▶ _Data section_:
----------------

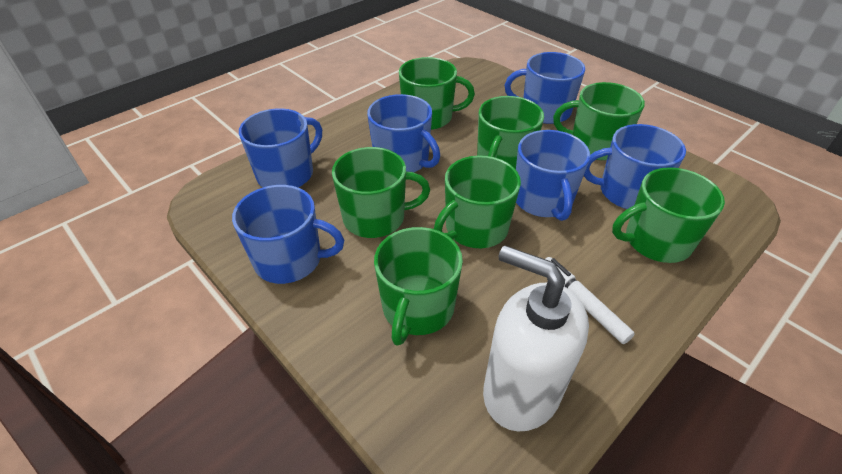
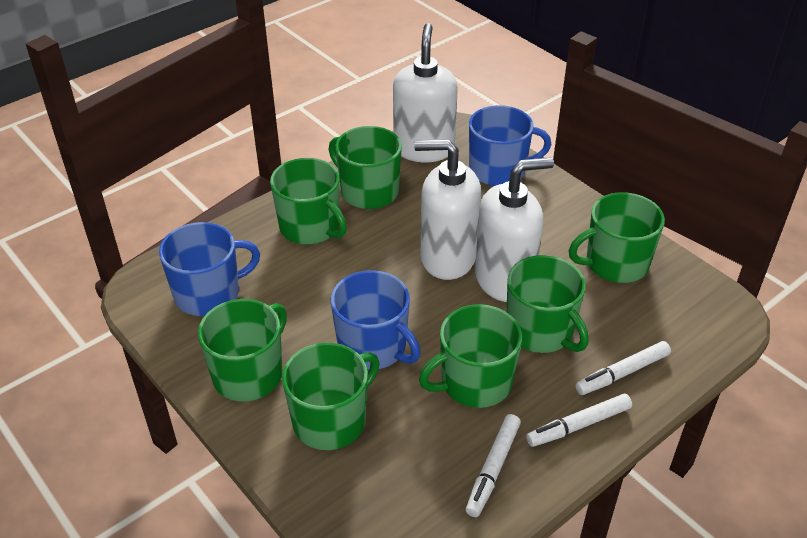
blue mug: 6 -> 3
white marker: 1 -> 3
white soap dispenser: 1 -> 3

----------------

▶ _Requirement_: Counting the lines of the material that hold the string "white", state the total and nothing besides.

▶ _Output of the task_: 2